*Entries:*

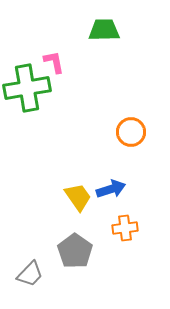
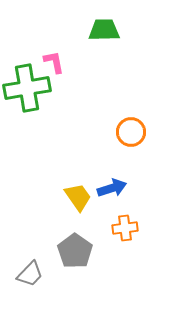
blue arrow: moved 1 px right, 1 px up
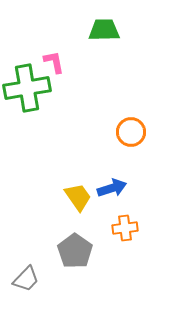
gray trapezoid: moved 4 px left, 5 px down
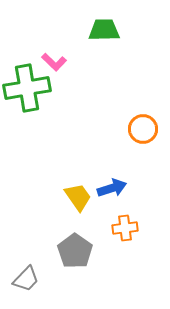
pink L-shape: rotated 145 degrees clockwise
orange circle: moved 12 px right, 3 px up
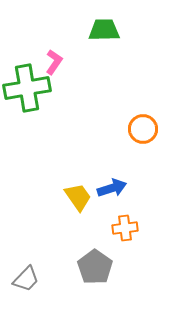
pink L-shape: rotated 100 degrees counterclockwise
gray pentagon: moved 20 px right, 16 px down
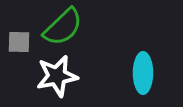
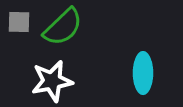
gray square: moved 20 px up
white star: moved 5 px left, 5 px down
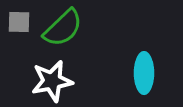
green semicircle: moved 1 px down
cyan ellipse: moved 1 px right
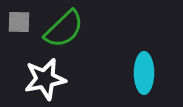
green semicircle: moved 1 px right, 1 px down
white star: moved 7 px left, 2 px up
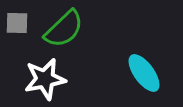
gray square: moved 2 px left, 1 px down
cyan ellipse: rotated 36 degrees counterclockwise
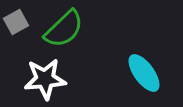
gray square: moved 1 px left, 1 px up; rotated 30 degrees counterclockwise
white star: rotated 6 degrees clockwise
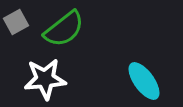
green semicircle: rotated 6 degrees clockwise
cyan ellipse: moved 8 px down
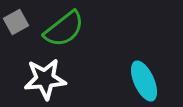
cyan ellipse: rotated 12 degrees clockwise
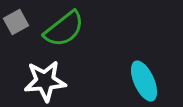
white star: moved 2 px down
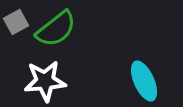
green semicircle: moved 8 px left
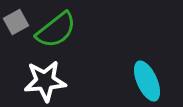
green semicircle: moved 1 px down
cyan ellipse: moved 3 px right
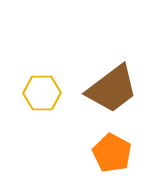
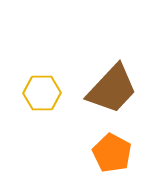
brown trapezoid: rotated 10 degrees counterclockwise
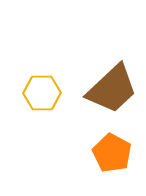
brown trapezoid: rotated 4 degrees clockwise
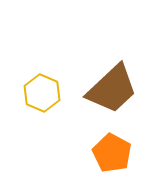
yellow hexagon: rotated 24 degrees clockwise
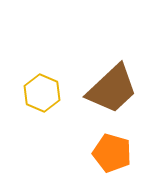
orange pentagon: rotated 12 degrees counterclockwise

*Goal:*
Pull out every line in the entries above that contains the word "counterclockwise", matching its upper and lower case exactly.

*Exercise answer:*
pink L-shape: rotated 100 degrees counterclockwise
cyan ellipse: rotated 36 degrees counterclockwise
gray square: moved 1 px left, 1 px up; rotated 30 degrees counterclockwise
brown trapezoid: rotated 10 degrees counterclockwise
orange pentagon: rotated 12 degrees counterclockwise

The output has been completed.